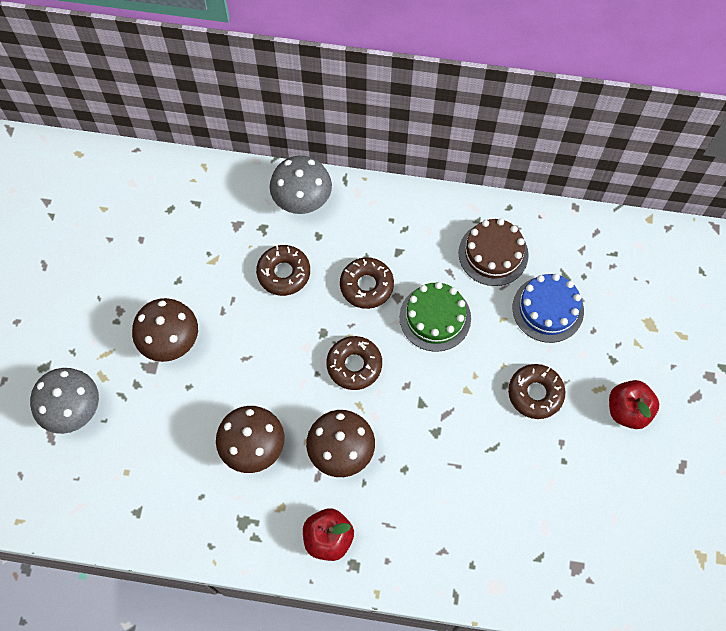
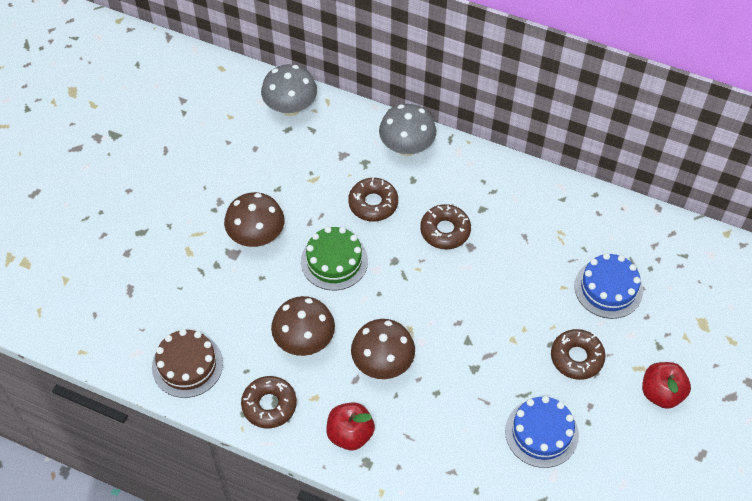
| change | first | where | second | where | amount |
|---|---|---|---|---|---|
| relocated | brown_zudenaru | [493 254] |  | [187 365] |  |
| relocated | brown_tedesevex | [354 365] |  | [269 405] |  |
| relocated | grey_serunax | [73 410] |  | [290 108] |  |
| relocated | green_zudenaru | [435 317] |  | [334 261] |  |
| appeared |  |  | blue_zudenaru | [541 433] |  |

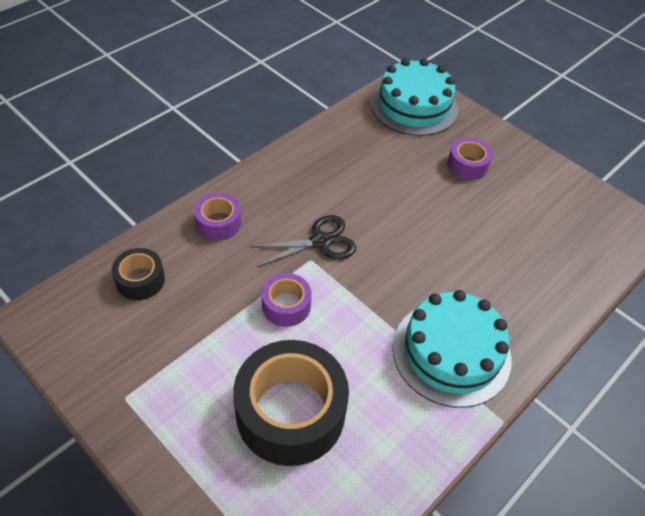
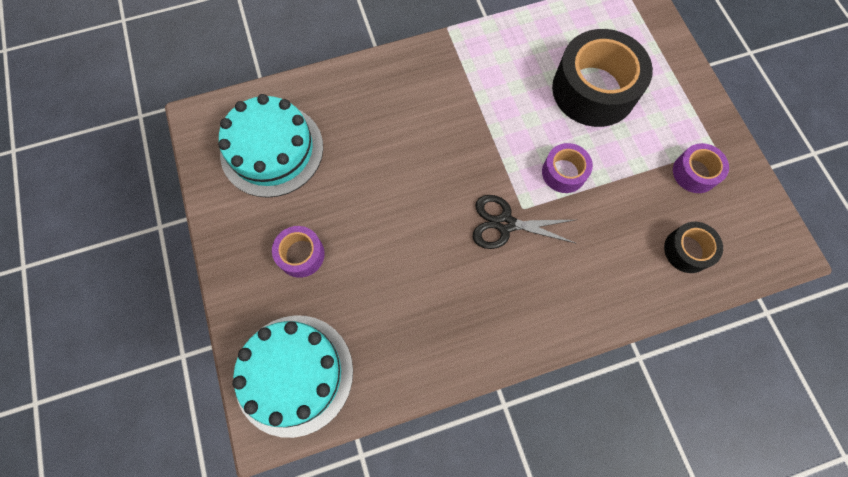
| change | first | where | second | where | amount |
|---|---|---|---|---|---|
| relocated | turquoise_zudenaru | [451 352] |  | [272 150] |  |
| relocated | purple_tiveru | [218 223] |  | [695 172] |  |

········

§ What to work on: Everything from the line containing "relocated | green_zudenaru" through the last line of the records above is to be reproduced exactly, except the pictures.

§ Exercise result:
| relocated | green_zudenaru | [435 317] |  | [334 261] |  |
| appeared |  |  | blue_zudenaru | [541 433] |  |

| change | first | where | second | where | amount |
|---|---|---|---|---|---|
| relocated | turquoise_zudenaru | [451 352] |  | [272 150] |  |
| relocated | purple_tiveru | [218 223] |  | [695 172] |  |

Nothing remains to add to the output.